Task directions: The material below holds a span beginning at the line with "(159, 176) = (218, 529): white" and ending at the line with "(944, 363) = (259, 306): orange". Quote that span exactly, both ends included, and only that span.

Exercise data:

● ● ● ● ●

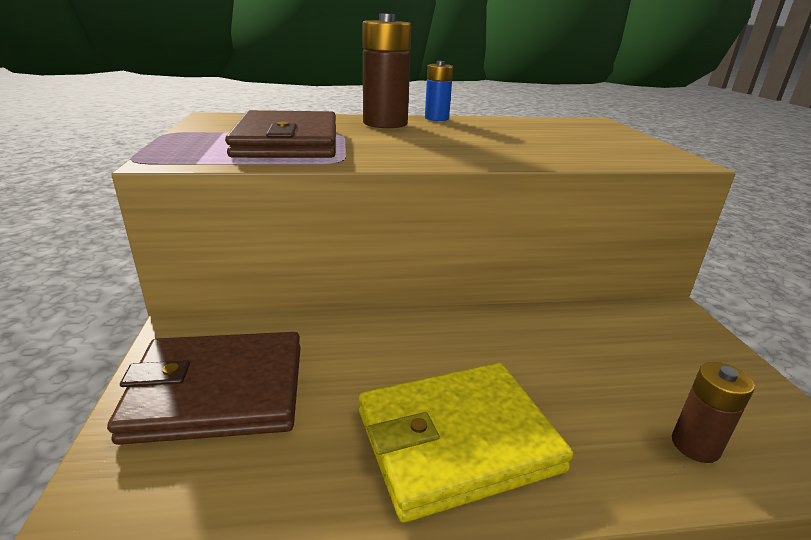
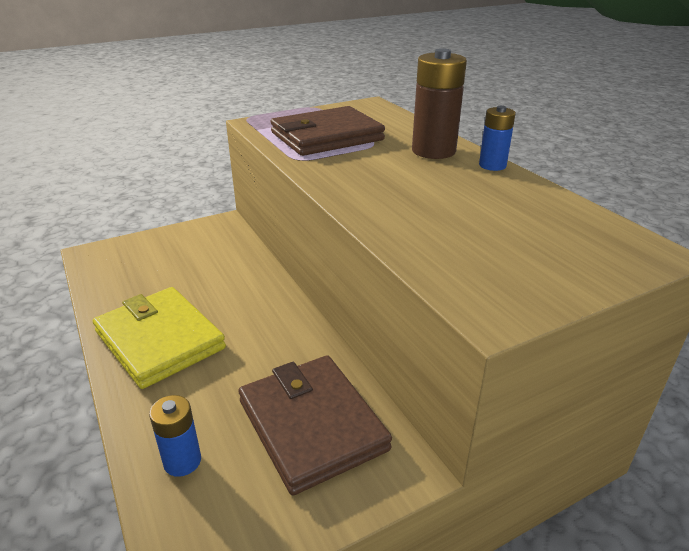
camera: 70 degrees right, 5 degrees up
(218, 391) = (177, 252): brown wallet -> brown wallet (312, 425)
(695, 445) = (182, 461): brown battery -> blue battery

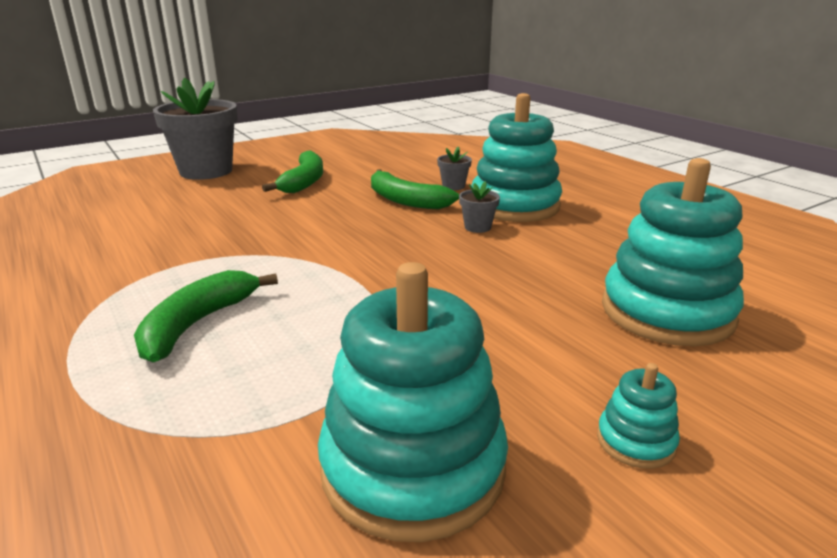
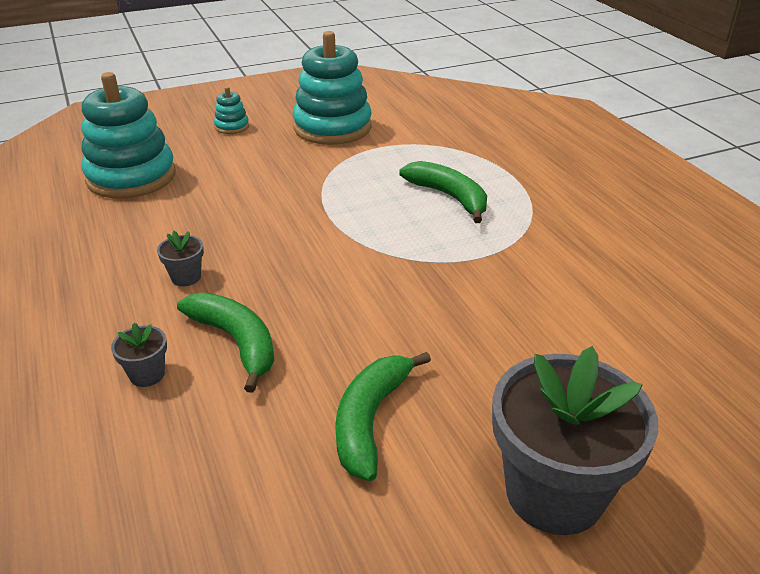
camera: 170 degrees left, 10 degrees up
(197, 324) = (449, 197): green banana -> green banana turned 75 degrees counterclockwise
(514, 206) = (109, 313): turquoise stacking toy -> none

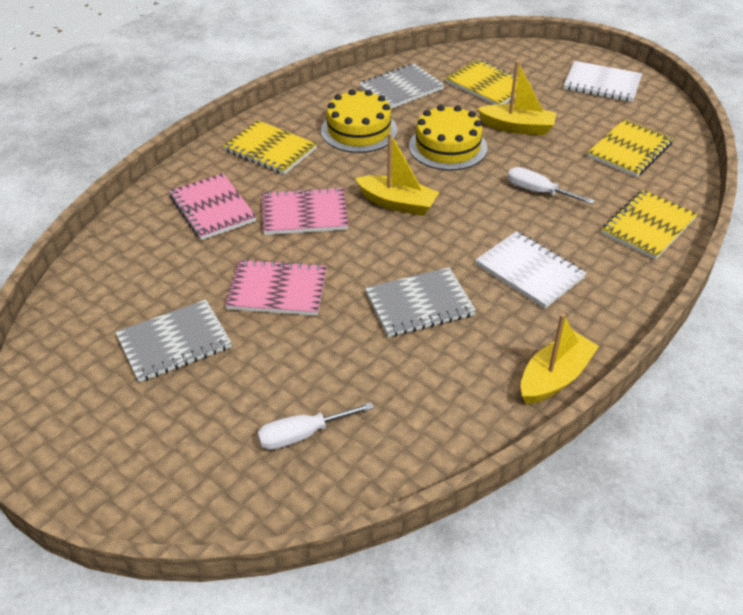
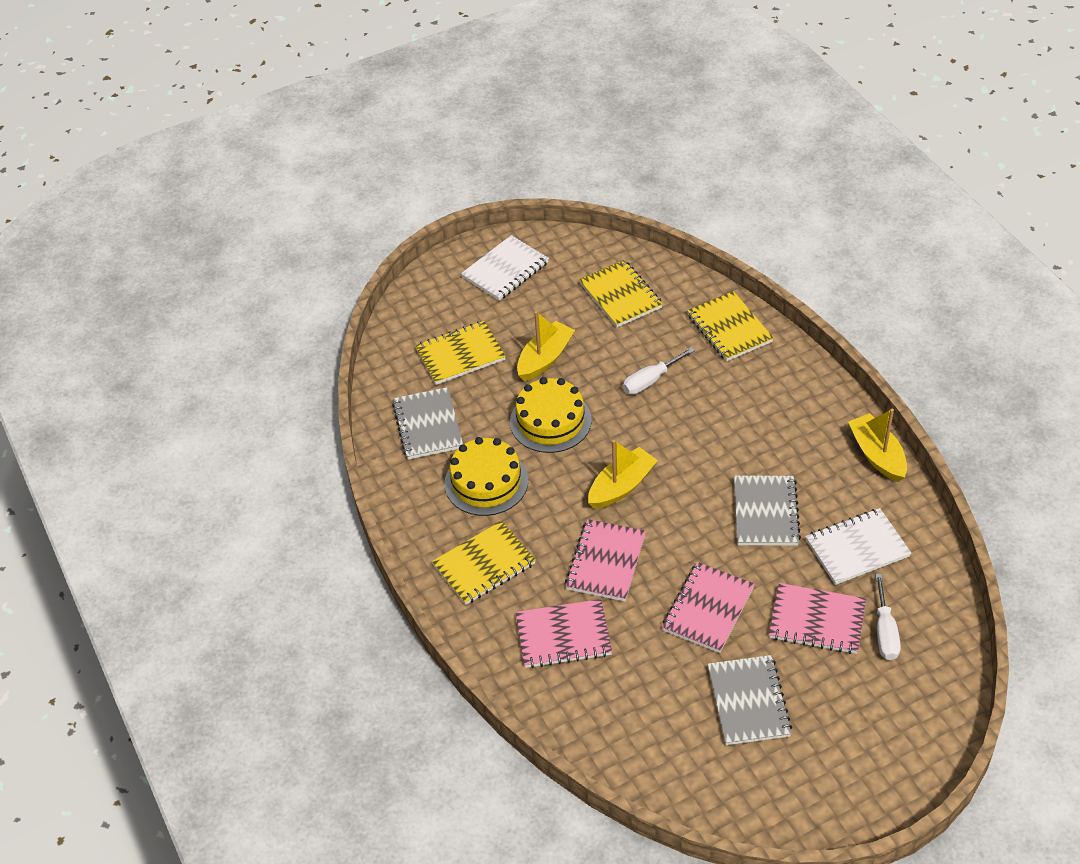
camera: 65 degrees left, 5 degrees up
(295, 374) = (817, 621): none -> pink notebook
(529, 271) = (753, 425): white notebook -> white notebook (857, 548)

● ● ● ● ●

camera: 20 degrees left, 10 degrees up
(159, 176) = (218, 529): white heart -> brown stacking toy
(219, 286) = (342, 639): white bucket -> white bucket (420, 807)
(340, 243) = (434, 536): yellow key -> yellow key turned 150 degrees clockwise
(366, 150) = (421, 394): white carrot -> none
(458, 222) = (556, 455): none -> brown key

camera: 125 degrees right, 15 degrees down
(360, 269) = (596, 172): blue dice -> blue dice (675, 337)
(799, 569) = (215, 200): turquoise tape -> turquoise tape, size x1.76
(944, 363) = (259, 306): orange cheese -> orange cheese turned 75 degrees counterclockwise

● ● ● ● ●

Response box:
(159, 176) = (218, 529): white heart -> brown stacking toy
(219, 286) = (342, 639): white bucket -> white bucket (420, 807)
(340, 243) = (434, 536): yellow key -> yellow key turned 150 degrees clockwise
(366, 150) = (421, 394): white carrot -> none
(458, 222) = (556, 455): none -> brown key

camera: 125 degrees right, 15 degrees down
(360, 269) = (596, 172): blue dice -> blue dice (675, 337)
(799, 569) = (215, 200): turquoise tape -> turquoise tape, size x1.76
(944, 363) = (259, 306): orange cheese -> orange cheese turned 75 degrees counterclockwise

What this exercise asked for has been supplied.